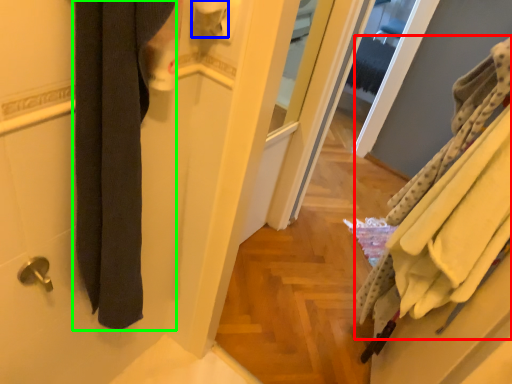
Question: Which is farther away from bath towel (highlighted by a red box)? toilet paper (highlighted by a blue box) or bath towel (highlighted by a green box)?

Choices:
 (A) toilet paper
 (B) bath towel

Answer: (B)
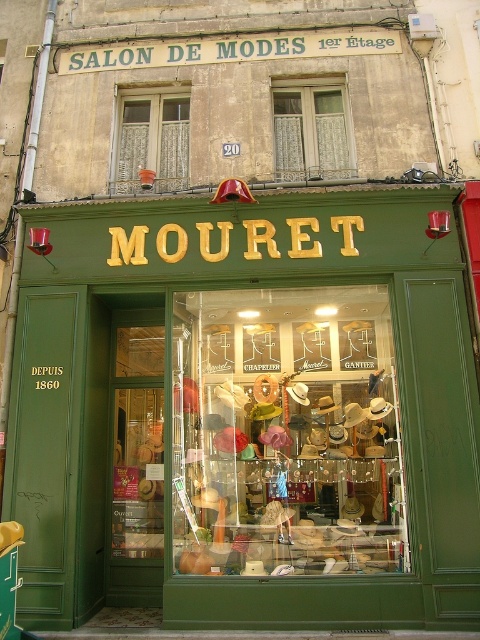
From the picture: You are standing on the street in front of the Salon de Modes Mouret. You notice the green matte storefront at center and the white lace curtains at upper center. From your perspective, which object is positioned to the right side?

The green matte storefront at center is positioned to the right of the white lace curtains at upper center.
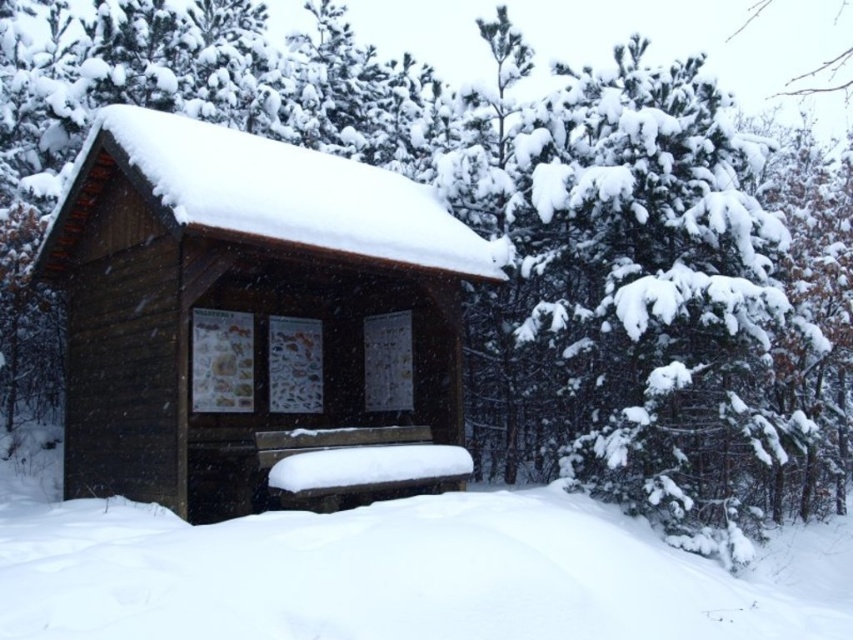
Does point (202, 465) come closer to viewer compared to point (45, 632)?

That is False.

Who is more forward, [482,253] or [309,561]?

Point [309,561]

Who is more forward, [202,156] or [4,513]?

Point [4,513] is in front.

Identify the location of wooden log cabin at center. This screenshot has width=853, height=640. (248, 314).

What needs to be done:
Copy the rows above verbatim, beginning with the line that contains "From the picture: You" and ending with the line that contains "The green matte storefront at center is", both included.

Result of the task:
From the picture: You are standing on the street in front of the Salon de Modes Mouret. You notice the green matte storefront at center and the white lace curtains at upper center. From your perspective, which object is positioned to the right side?

The green matte storefront at center is positioned to the right of the white lace curtains at upper center.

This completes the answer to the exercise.